• [Spatial reasoning data]:
=======
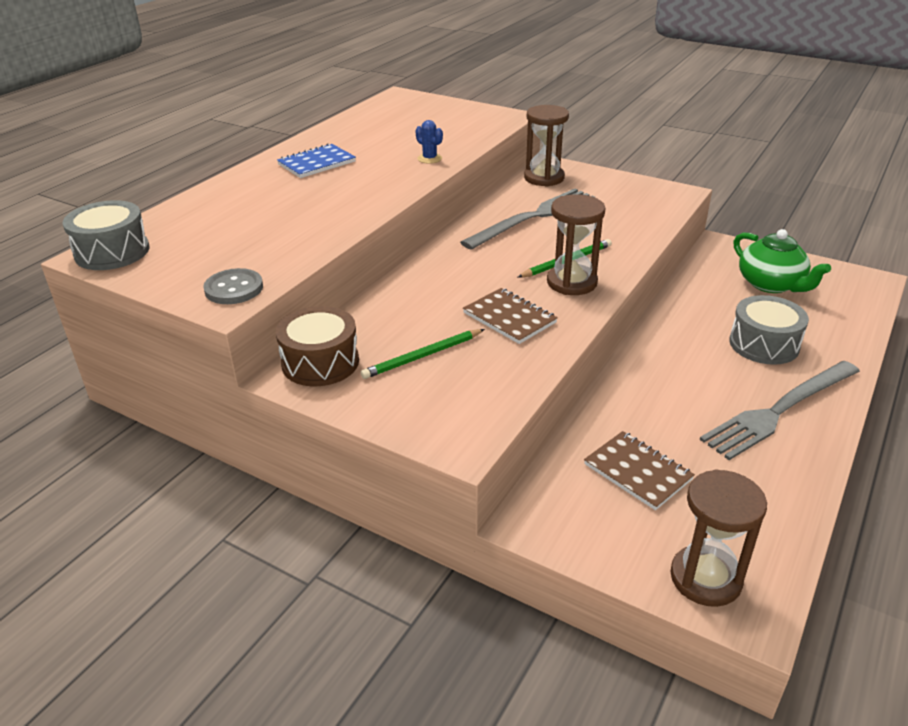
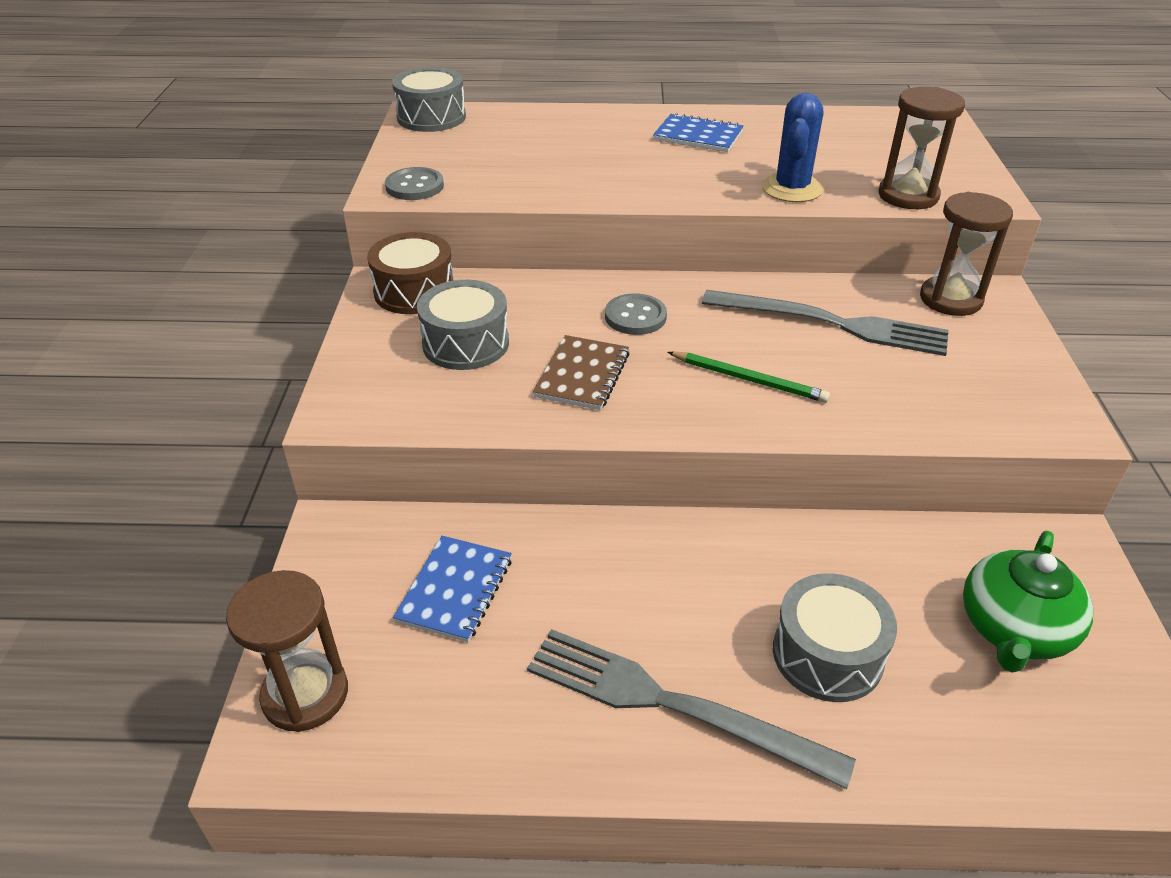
camera: 60 degrees right, 5 degrees up
(422, 356) = (466, 343): green pencil -> grey drum
(429, 159) = (792, 189): blue cactus -> blue cactus, size x1.83
(459, 277) = (635, 316): none -> grey button
(571, 282) = (702, 397): brown hourglass -> brown hourglass (908, 196)
(637, 472) = (455, 590): brown notebook -> blue notebook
=======
• [Work task]: A complete answer lists each line of the data that holds the word "grey".

• [Your response]:
(422, 356) = (466, 343): green pencil -> grey drum
(459, 277) = (635, 316): none -> grey button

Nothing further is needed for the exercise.